* Written instruction: How many lines in the entries below contain the string "about"? Matching is case-sensitive; reply with the number alone.

(Records from a dataset)

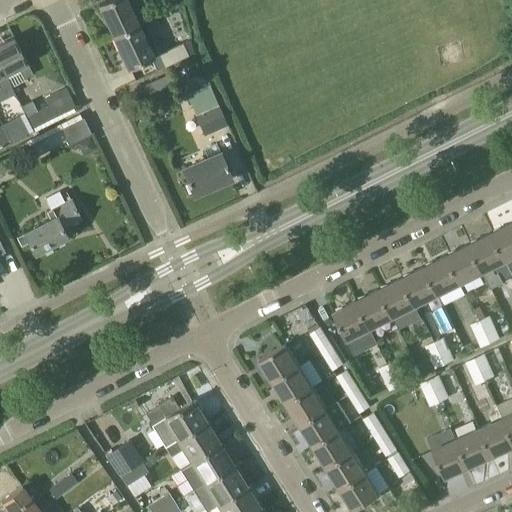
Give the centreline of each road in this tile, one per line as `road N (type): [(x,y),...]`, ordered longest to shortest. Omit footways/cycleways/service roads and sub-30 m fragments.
road 1 (secondary): [(511,103),(255,234),(188,258),(0,360)]
road 2 (secondary): [(0,378),(190,290),(511,120)]
road 3 (residential): [(204,337),(511,181)]
road 4 (residential): [(160,228),(54,0)]
road 5 (residential): [(0,438),(204,337)]
road 6 (residential): [(309,511),(204,337)]
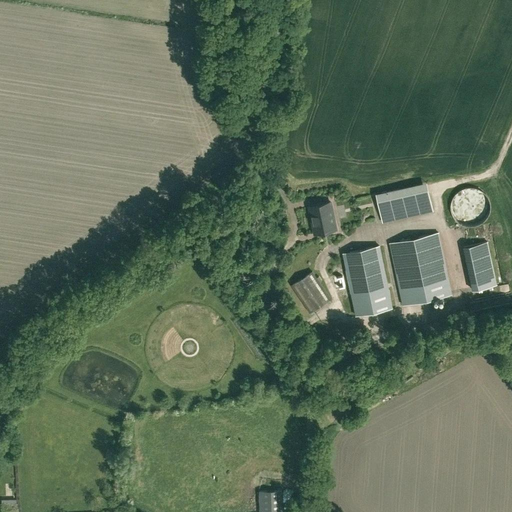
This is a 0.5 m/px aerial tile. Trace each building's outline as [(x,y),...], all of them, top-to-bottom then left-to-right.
[(312,219),(333,215),(331,202),(309,206),(312,219)] [(333,215),(312,219),(315,233),(336,228),(333,215)] [(402,305),(452,294),(439,231),(389,242),(402,305)] [(342,252),(355,316),(393,307),(380,244),(342,252)] [(330,298),(312,271),(292,284),(310,311),(330,298)] [(282,511),(282,490),(259,490),(259,511),(282,511)]
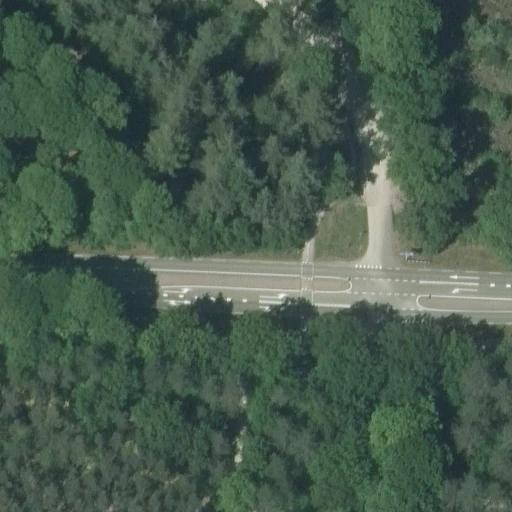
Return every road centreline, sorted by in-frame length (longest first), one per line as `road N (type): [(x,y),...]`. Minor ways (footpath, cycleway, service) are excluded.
road 1 (primary): [(382,288),(0,268)]
road 2 (tertiary): [(368,511),(382,288)]
road 3 (track): [(511,58),(362,3)]
road 4 (primary): [(511,295),(382,288)]
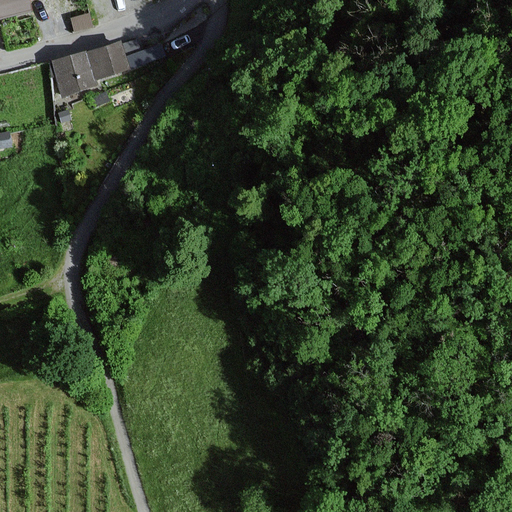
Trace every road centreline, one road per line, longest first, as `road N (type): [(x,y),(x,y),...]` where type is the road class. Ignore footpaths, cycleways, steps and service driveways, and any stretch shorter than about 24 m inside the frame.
road 1 (unclassified): [(216,0),(210,41),(107,188),(72,265),(145,511)]
road 2 (residential): [(0,62),(116,33),(185,0)]
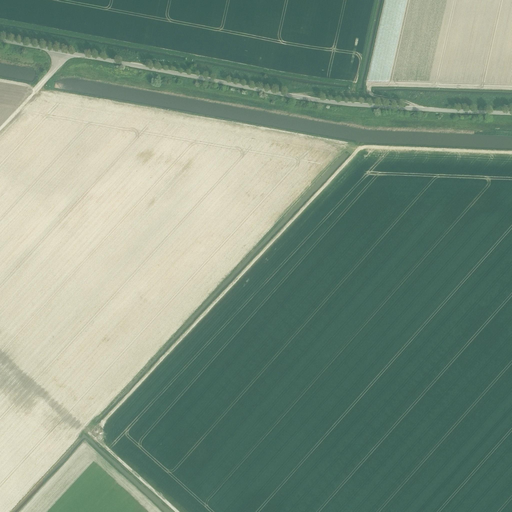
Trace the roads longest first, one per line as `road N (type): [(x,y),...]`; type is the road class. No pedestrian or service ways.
road 1 (unclassified): [(511,112),(351,104),(0,39)]
road 2 (track): [(292,95),(368,94),(421,108)]
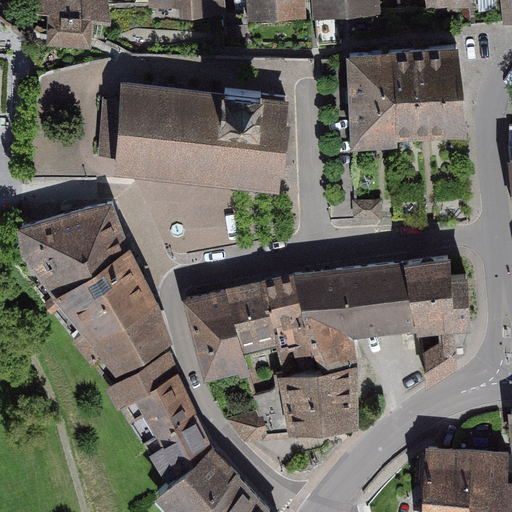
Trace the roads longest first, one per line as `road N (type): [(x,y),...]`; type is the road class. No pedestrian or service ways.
road 1 (residential): [(310,511),(221,438),(192,376),(171,298),(175,282),(317,250),(498,235)]
road 2 (tertiary): [(317,511),(399,428),(510,373)]
road 3 (tertiary): [(498,235),(489,126),(493,94),(511,66)]
road 4 (tertiary): [(510,373),(498,235)]
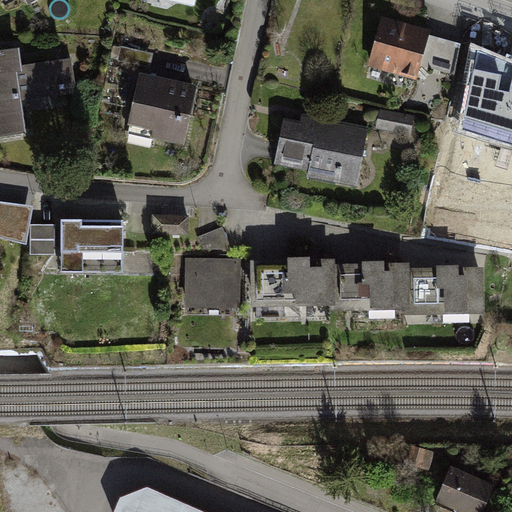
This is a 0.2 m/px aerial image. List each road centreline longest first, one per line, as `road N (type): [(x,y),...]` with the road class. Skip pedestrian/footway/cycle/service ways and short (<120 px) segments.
road 1 (residential): [(261,0),(223,187),(191,198),(0,180)]
road 2 (residential): [(330,511),(209,463)]
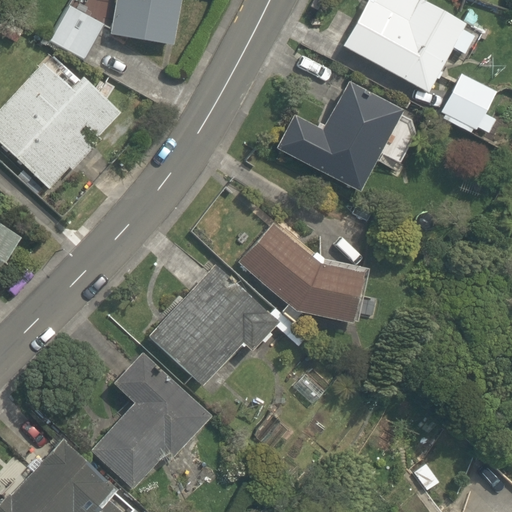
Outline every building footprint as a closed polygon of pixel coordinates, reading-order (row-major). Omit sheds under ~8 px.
[(186,0),(105,0),(115,1),(109,43),(179,53),(186,0)] [(421,91),(443,44),(459,52),(470,29),(453,21),(456,15),(425,0),(358,0),(335,49),(421,91)] [(97,36),(64,18),(47,51),(80,68),(97,36)] [(493,84),(456,65),(430,115),(465,133),(468,128),(485,137),(494,121),(478,113),(493,84)] [(63,92),(32,73),(31,74),(0,104),(0,160),(37,195),(119,116),(92,99),(96,92),(73,77),(63,92)] [(348,187),(389,104),(336,77),(311,126),(284,113),(268,147),(348,187)] [(341,321),(344,269),(307,264),(262,222),(227,260),(273,304),(341,321)] [(0,272),(24,246),(0,228),(0,272)] [(263,320),(199,263),(137,333),(193,382),(228,342),(237,350),(263,320)] [(202,415),(129,348),(100,379),(123,401),(83,445),(124,483),(151,454),(159,461),(202,415)] [(304,367),(290,382),(311,401),(324,387),(304,367)] [(108,486),(51,434),(0,489),(0,511),(114,511),(97,497),(108,486)] [(426,458),(409,467),(421,491),(438,483),(426,458)]
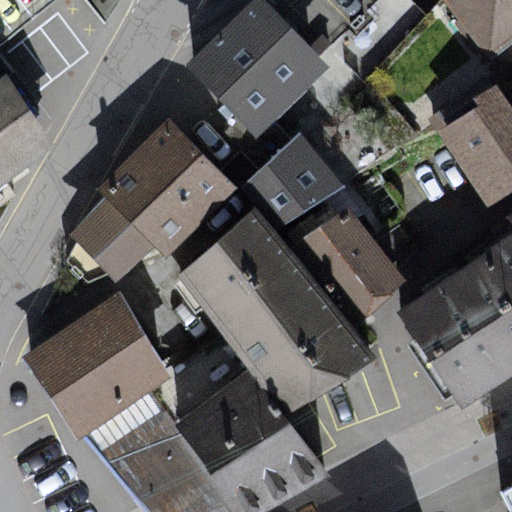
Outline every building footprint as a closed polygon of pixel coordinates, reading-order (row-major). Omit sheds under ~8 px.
[(259,0),(257,0),(194,62),(257,126),(321,63),(259,0)] [(511,0),(444,0),(492,60),(511,44),(511,0)] [(4,84),(0,87),(0,175),(45,145),(4,84)] [(511,105),(507,98),(445,140),(499,219),(511,212),(511,105)] [(179,124),(82,237),(129,289),(171,247),(182,257),(250,196),(179,124)] [(366,219),(312,135),(250,196),(269,217),(302,256),(366,219)] [(269,217),(196,284),(252,372),(265,384),(371,336),(358,322),(302,256),(269,217)] [(366,219),(302,256),(358,322),(420,288),(366,219)] [(511,245),(409,315),(473,416),(511,393),(511,245)] [(125,298),(30,362),(91,442),(156,401),(183,384),(125,298)] [(252,372),(180,423),(238,511),(241,511),(314,466),(265,384),(252,372)] [(156,401),(91,442),(152,511),(238,511),(180,423),(156,401)]
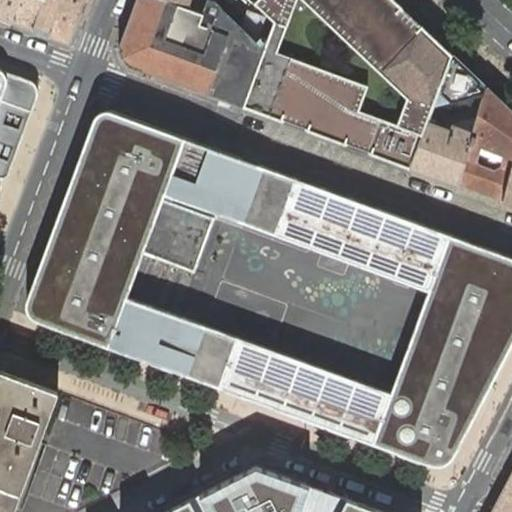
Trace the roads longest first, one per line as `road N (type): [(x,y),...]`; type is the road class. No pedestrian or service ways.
road 1 (residential): [(79,76),(511,235)]
road 2 (residential): [(262,438),(0,333)]
road 3 (residential): [(0,292),(79,76)]
road 4 (residential): [(456,511),(262,438)]
road 5 (residential): [(262,438),(118,511)]
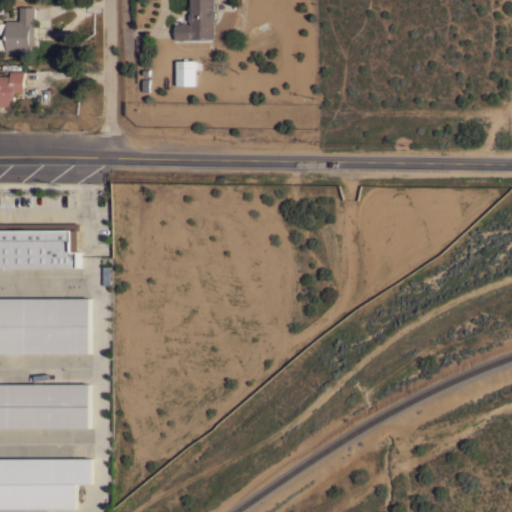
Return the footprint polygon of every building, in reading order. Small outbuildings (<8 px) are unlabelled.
[(214,0),(214,2),(215,2),(215,7),(215,9),(216,10),(216,17),(215,18),(215,37),(176,38),(175,23),(190,23),(190,20),(189,18),(189,13),(190,12),(190,0),(214,0)] [(35,8),(36,8),(36,18),(35,18),(35,42),(31,42),(31,52),(7,52),(7,19),(20,19),(20,6),(35,6),(35,8)] [(195,85),(195,59),(175,60),(175,85),(195,85)] [(0,105),(0,75),(11,75),(11,70),(25,70),(25,91),(16,91),(16,105),(0,105)] [(0,266),(0,222),(81,222),(81,266),(0,266)] [(0,297),(91,297),(91,352),(0,352),(0,297)] [(0,426),(0,383),(91,383),(91,426),(0,426)] [(91,457),(0,457),(0,508),(76,508),(76,483),(91,483),(91,457)]
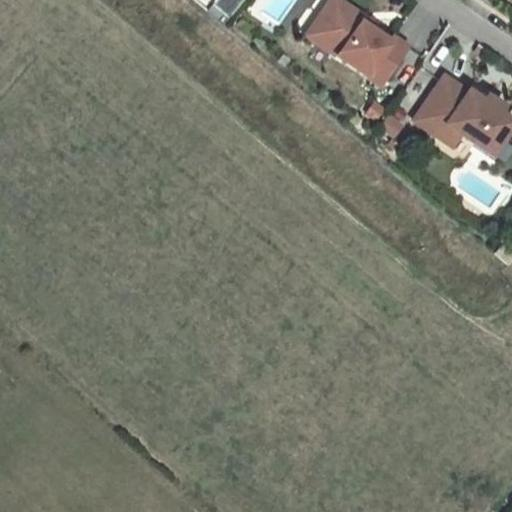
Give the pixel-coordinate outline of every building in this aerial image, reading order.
[(335,0),(327,0),(302,36),(311,42),(335,7),(370,31),(373,26),(335,0)] [(377,88),(405,48),(390,38),(387,43),(370,31),(335,7),(311,42),(377,88)] [(458,136),(489,157),(511,124),(496,114),(500,109),(484,98),(480,103),(465,93),(464,94),(441,78),(415,116),(439,133),(444,126),(458,136)] [(415,116),(411,122),(450,149),(458,136),(444,126),(439,133),(415,116)] [(497,247),(490,255),(504,267),(511,259),(497,247)]
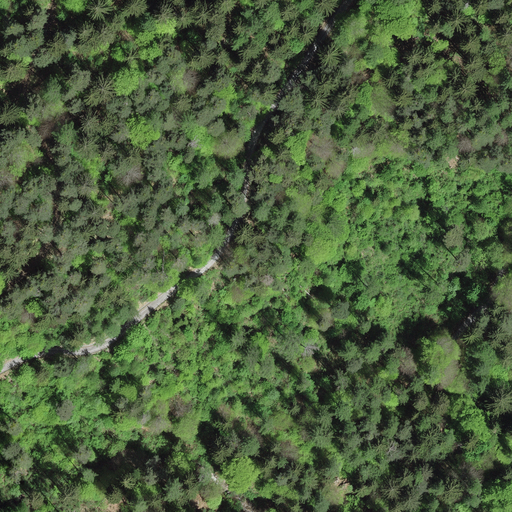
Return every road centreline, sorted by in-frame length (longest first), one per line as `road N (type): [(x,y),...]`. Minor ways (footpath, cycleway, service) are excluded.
road 1 (track): [(0,369),(37,352),(72,354),(106,343),(215,256),(238,218),(248,152),(262,121),(349,0)]
road 2 (track): [(0,295),(50,250),(50,153),(25,111),(22,86),(56,0)]
road 3 (track): [(511,223),(490,298),(451,347),(442,396),(499,511)]
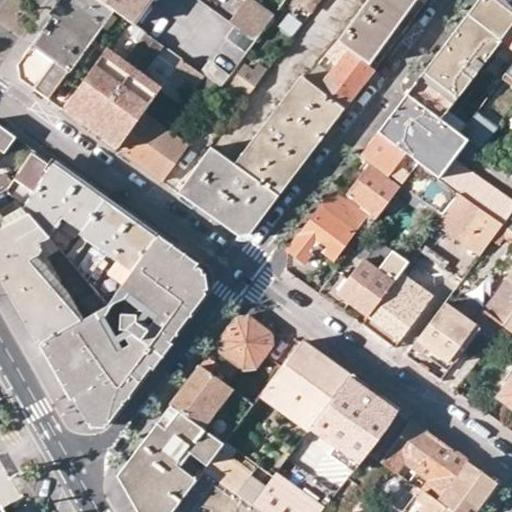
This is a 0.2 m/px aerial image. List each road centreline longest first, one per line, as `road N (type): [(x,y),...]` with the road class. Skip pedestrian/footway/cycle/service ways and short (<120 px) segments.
road 1 (residential): [(238,275),(449,0)]
road 2 (residential): [(511,465),(238,275)]
road 3 (residential): [(0,100),(238,275)]
road 4 (residential): [(79,481),(238,275)]
road 5 (tertiary): [(0,346),(79,481)]
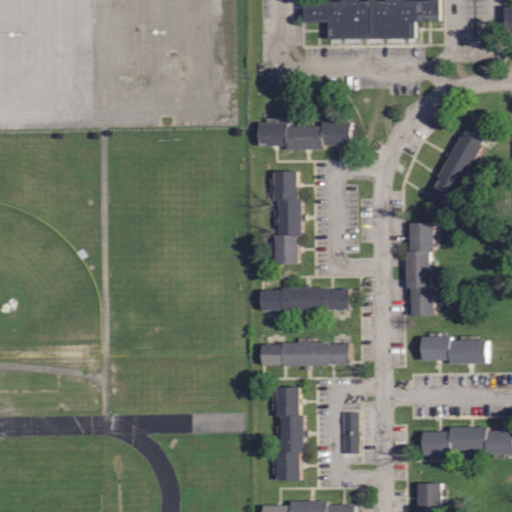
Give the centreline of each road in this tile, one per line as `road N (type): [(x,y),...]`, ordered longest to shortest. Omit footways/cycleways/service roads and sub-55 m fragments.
road 1 (residential): [(385,511),(385,171),(406,126),(449,90)]
road 2 (residential): [(385,477),(339,470),(338,398),(347,385),(395,395),(511,393)]
road 3 (residential): [(432,64),(406,75),(298,75),(282,57),(280,0)]
road 4 (residential): [(384,266),(339,260),(337,179),(345,168),(385,171)]
road 5 (residential): [(432,64),(494,48),(497,0),(456,54)]
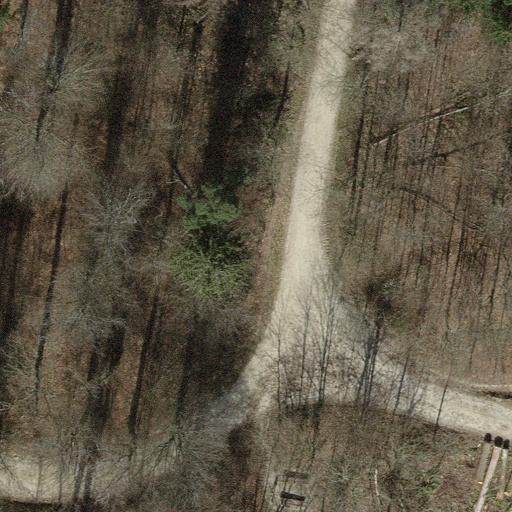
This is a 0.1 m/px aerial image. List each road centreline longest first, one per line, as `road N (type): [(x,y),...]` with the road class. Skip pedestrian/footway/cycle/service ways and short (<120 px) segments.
road 1 (track): [(311,337),(237,409),(87,486),(0,474)]
road 2 (track): [(336,0),(296,217),(311,337)]
road 3 (track): [(311,337),(434,400),(511,424)]
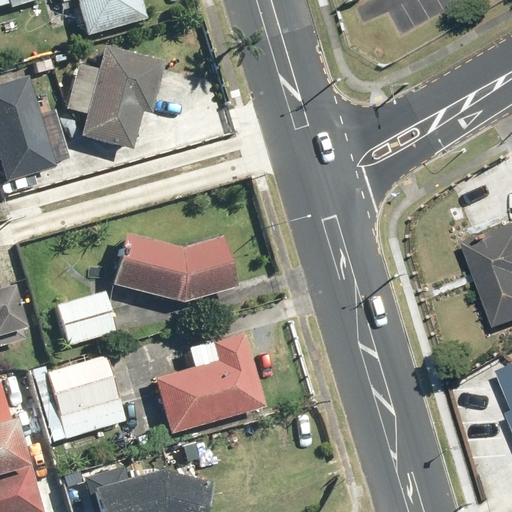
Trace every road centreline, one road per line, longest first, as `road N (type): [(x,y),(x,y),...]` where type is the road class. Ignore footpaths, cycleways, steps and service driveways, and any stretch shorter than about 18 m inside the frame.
road 1 (secondary): [(426,511),(317,165)]
road 2 (tertiary): [(511,57),(317,165)]
road 3 (secondary): [(317,165),(266,0)]
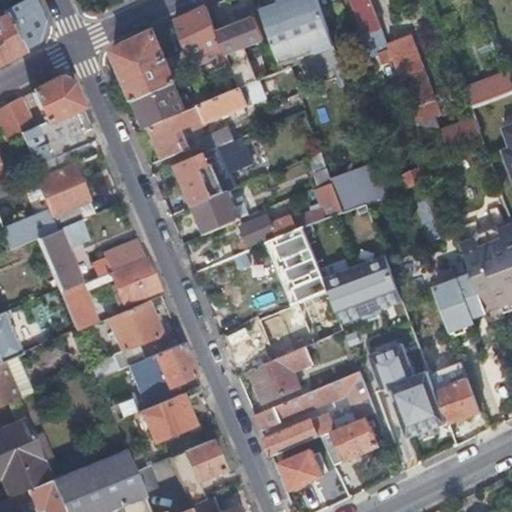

* Problem solution: 2